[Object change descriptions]
↓

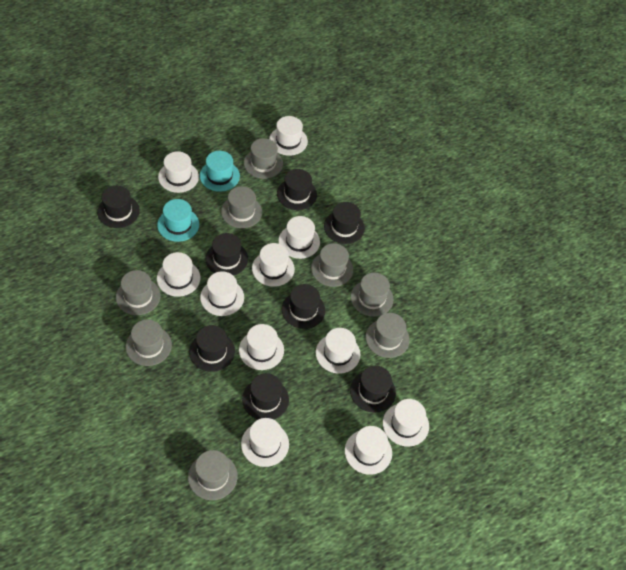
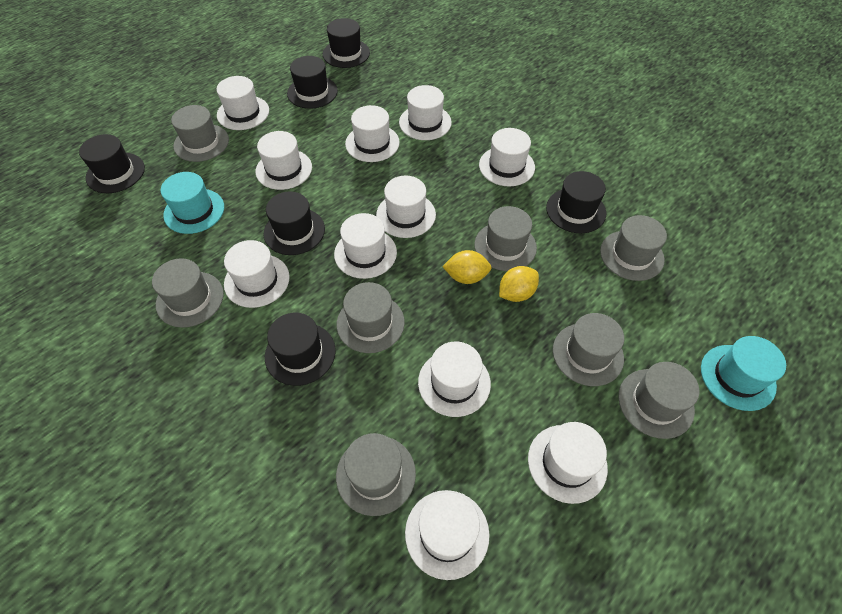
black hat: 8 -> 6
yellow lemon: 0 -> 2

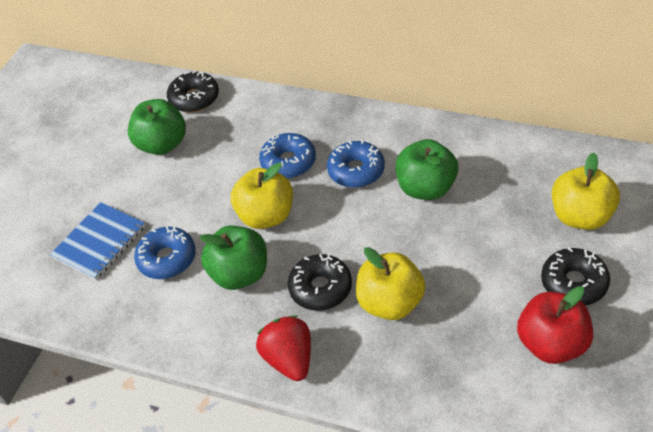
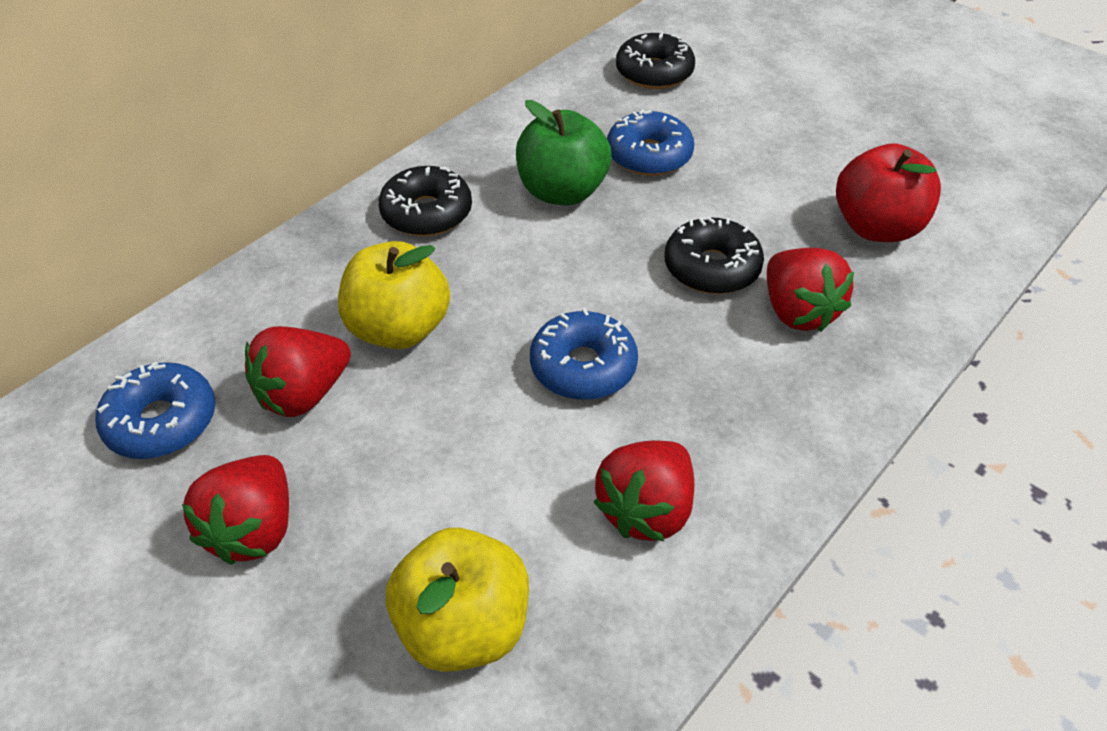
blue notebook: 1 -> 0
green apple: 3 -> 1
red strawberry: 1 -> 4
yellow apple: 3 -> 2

↑

DESCRIPTION OF THE TASK:
Nothing but the pictures should be left out when the records are retyped exactly.

TASK RESULT:
black hat: 8 -> 6
yellow lemon: 0 -> 2

blue notebook: 1 -> 0
green apple: 3 -> 1
red strawberry: 1 -> 4
yellow apple: 3 -> 2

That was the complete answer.